Collected data
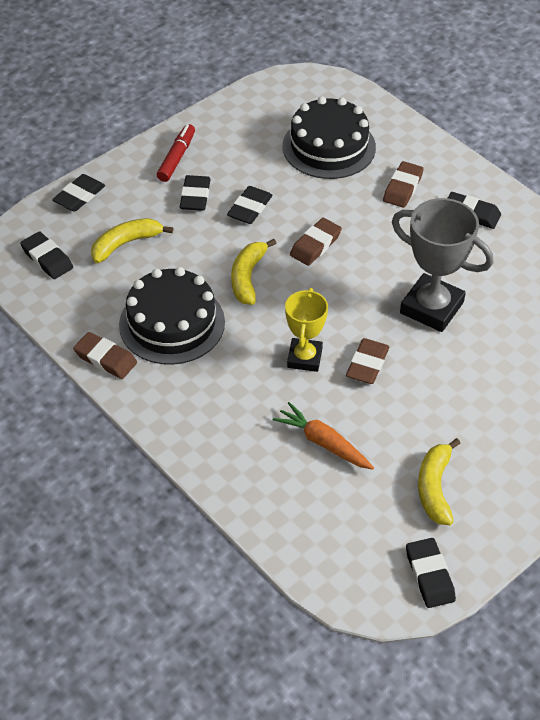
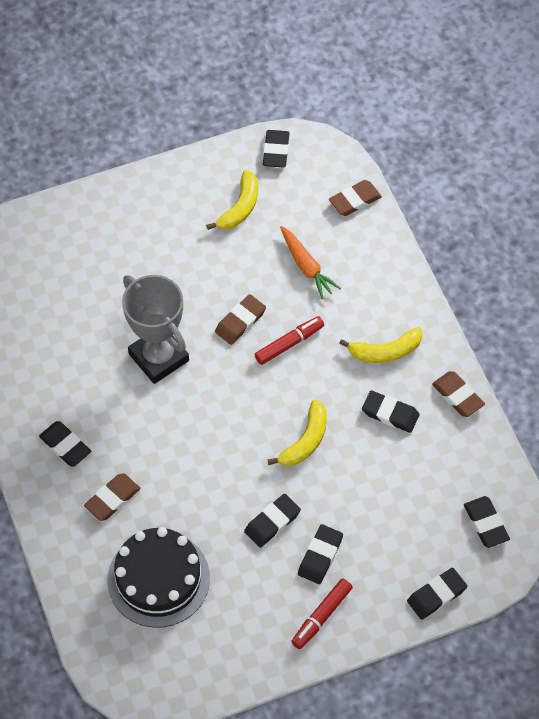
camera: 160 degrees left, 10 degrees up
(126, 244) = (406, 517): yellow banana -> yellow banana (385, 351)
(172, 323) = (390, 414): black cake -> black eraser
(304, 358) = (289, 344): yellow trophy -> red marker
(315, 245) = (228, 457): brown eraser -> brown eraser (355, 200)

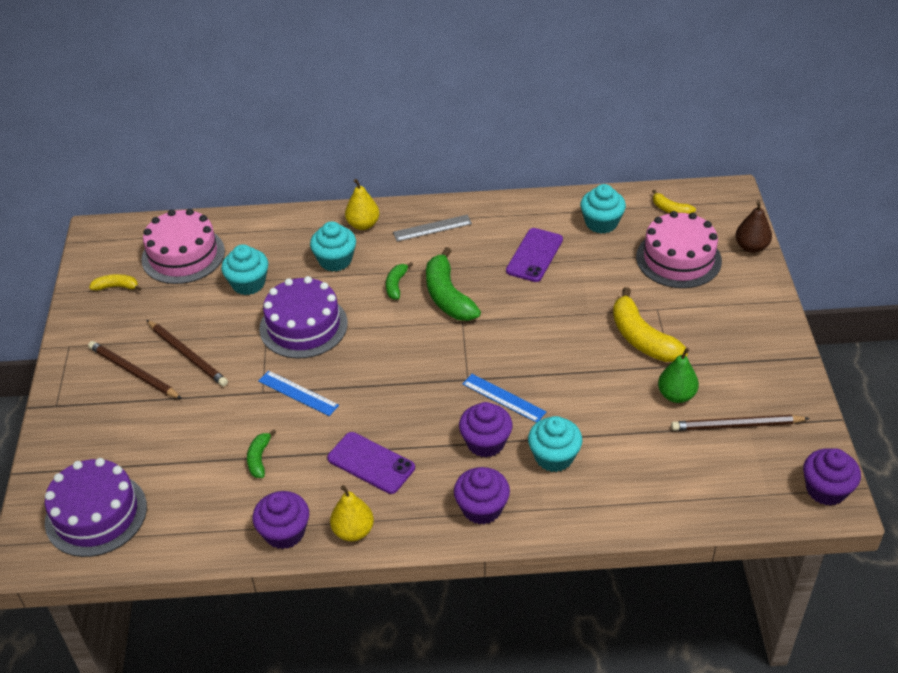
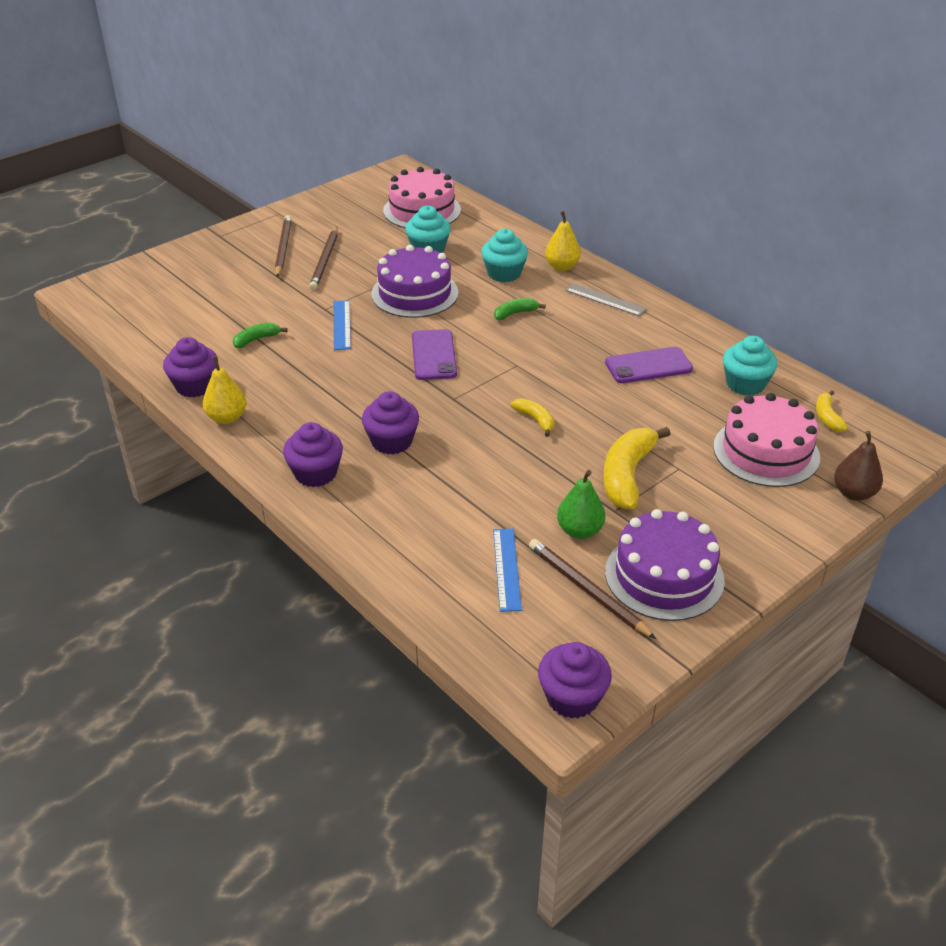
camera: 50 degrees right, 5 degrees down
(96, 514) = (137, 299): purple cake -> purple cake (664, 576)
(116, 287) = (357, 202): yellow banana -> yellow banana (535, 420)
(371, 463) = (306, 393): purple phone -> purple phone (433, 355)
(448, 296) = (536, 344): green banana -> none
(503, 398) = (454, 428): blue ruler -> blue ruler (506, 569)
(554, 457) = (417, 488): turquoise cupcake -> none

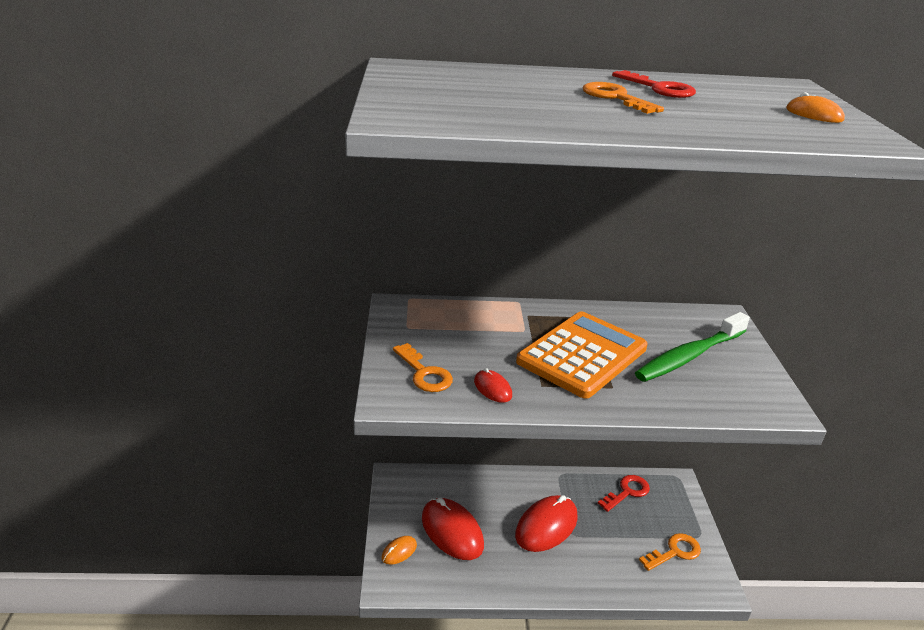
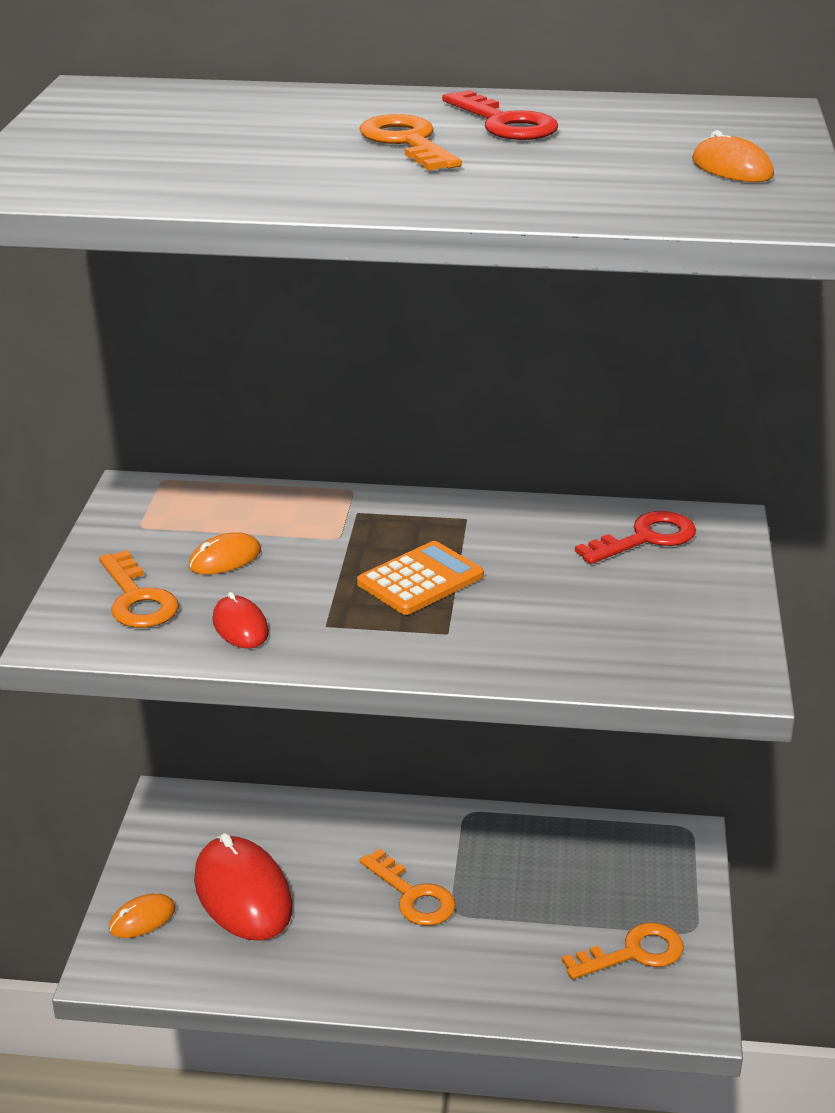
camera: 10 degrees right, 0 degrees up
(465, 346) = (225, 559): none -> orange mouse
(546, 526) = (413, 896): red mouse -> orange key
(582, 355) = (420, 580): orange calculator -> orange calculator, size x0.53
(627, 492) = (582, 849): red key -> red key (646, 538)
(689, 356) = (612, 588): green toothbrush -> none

**REQUIREMENT:** The lines from the start of the records above through the line that holds "(116, 287) = (357, 202): yellow" are to be copied exactly, both ends included, and no pictures are to be copied.

**TASK RESPONSE:**
camera: 160 degrees left, 10 degrees up
(126, 244) = (406, 517): yellow banana -> yellow banana (385, 351)
(172, 323) = (390, 414): black cake -> black eraser
(304, 358) = (289, 344): yellow trophy -> red marker
(315, 245) = (228, 457): brown eraser -> brown eraser (355, 200)

camera: 50 degrees right, 5 degrees down
(96, 514) = (137, 299): purple cake -> purple cake (664, 576)
(116, 287) = (357, 202): yellow banana -> yellow banana (535, 420)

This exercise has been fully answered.